= Your goal =
Pictures in the records below must be left out. Return exactly the lines from the line with "RELAY2 pin VCC: 5V -> 3V3" to the line with "TOF1 pin XSHUT: none -> B11", both included.

Saved entries:
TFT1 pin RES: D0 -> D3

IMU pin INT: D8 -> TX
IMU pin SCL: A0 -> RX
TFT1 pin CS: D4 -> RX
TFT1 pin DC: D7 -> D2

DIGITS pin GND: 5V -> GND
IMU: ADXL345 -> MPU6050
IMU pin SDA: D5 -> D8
--
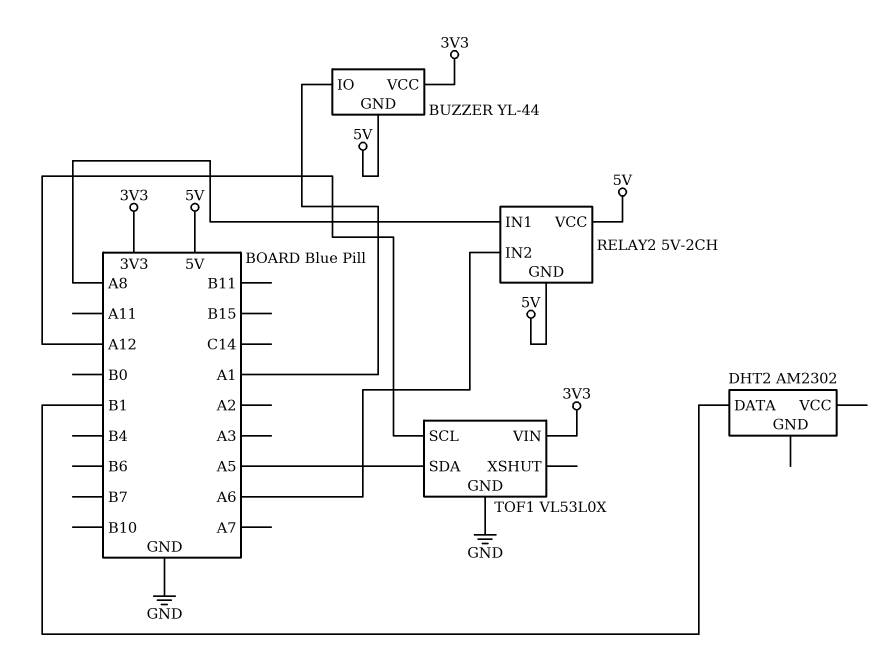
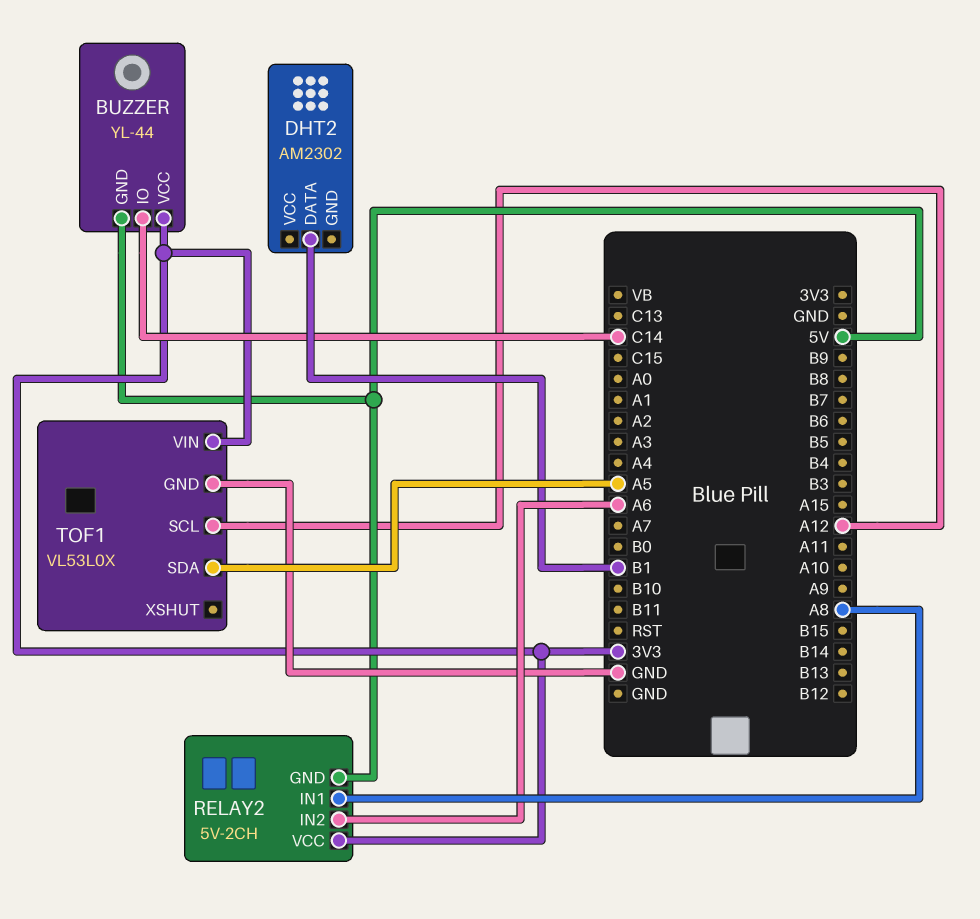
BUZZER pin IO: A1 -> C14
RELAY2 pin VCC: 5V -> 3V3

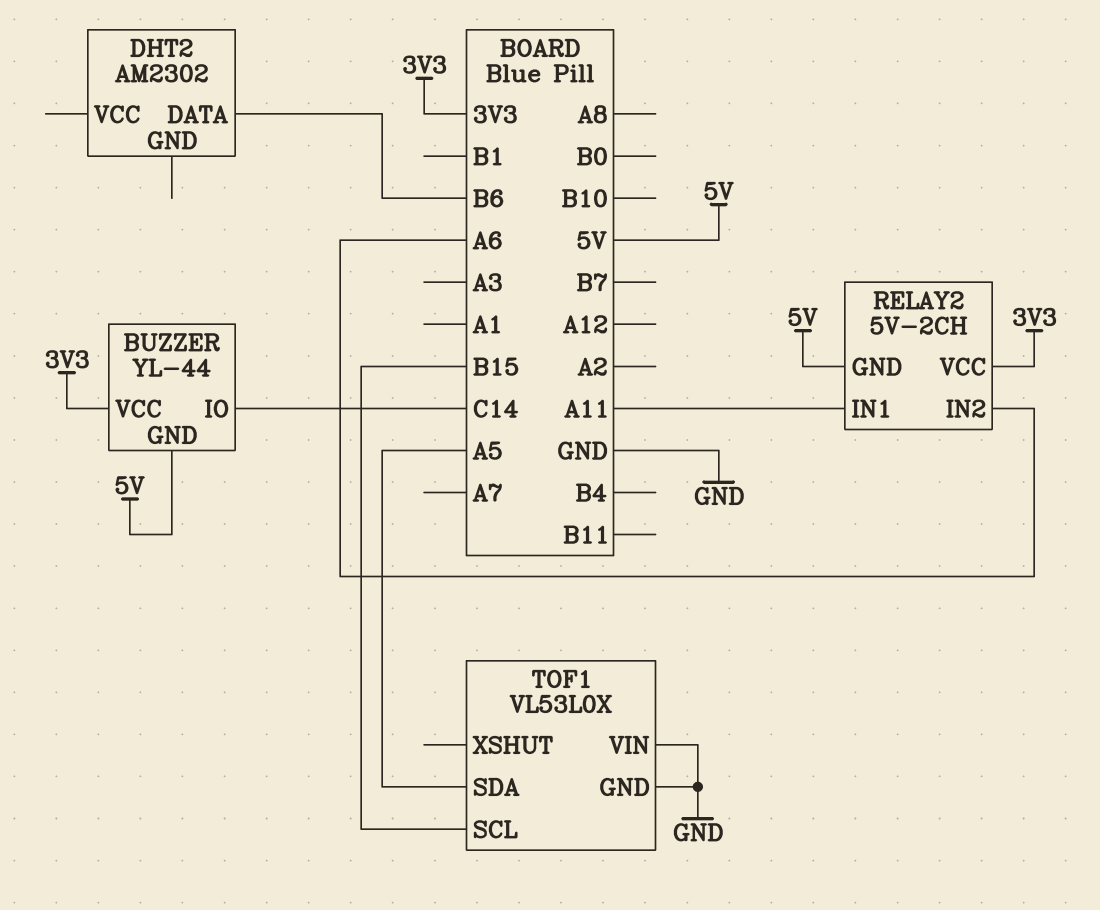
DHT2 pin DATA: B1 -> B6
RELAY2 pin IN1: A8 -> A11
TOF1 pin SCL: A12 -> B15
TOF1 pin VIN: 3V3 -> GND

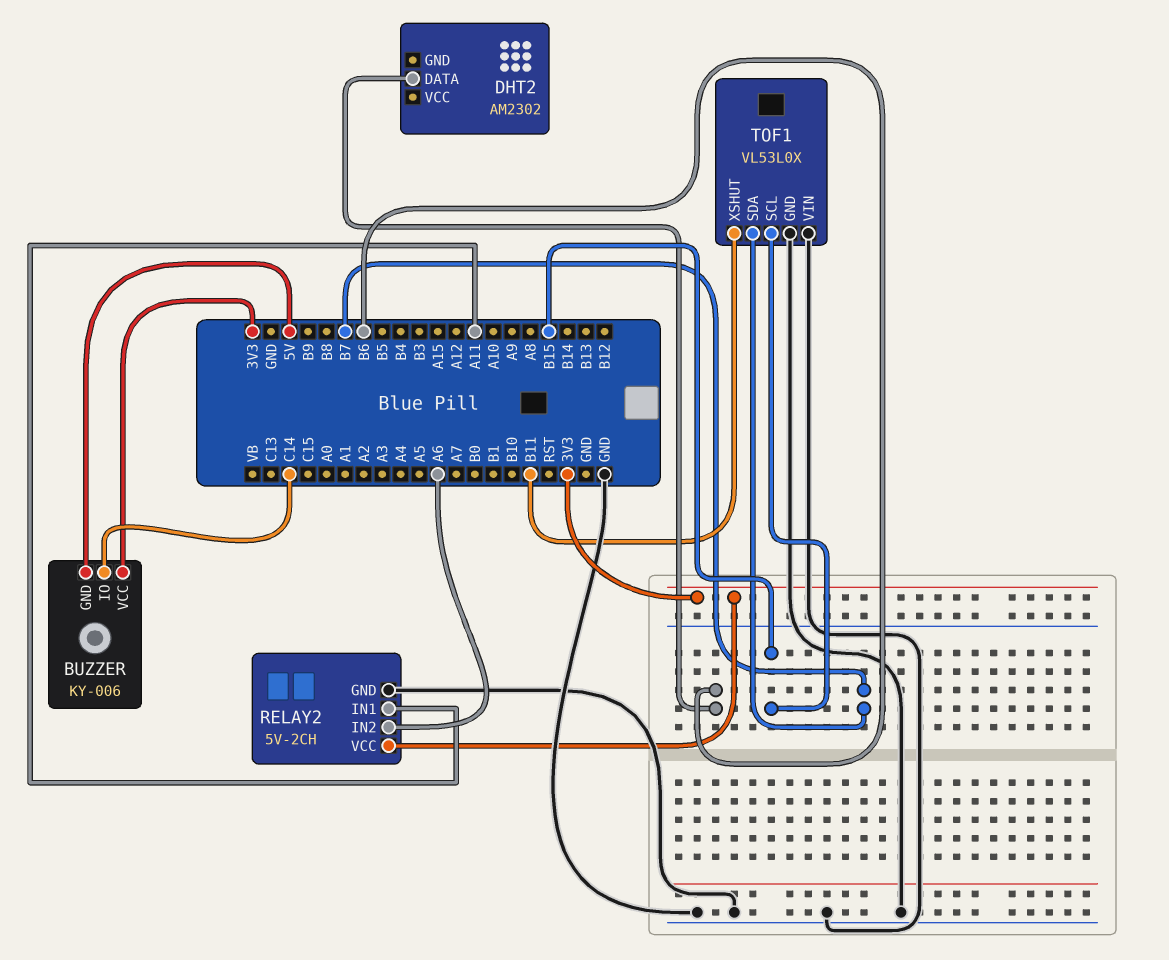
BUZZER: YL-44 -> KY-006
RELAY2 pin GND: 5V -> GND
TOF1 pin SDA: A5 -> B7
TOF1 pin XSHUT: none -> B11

= Response to this task =
RELAY2 pin VCC: 5V -> 3V3

DHT2 pin DATA: B1 -> B6
RELAY2 pin IN1: A8 -> A11
TOF1 pin SCL: A12 -> B15
TOF1 pin VIN: 3V3 -> GND

BUZZER: YL-44 -> KY-006
RELAY2 pin GND: 5V -> GND
TOF1 pin SDA: A5 -> B7
TOF1 pin XSHUT: none -> B11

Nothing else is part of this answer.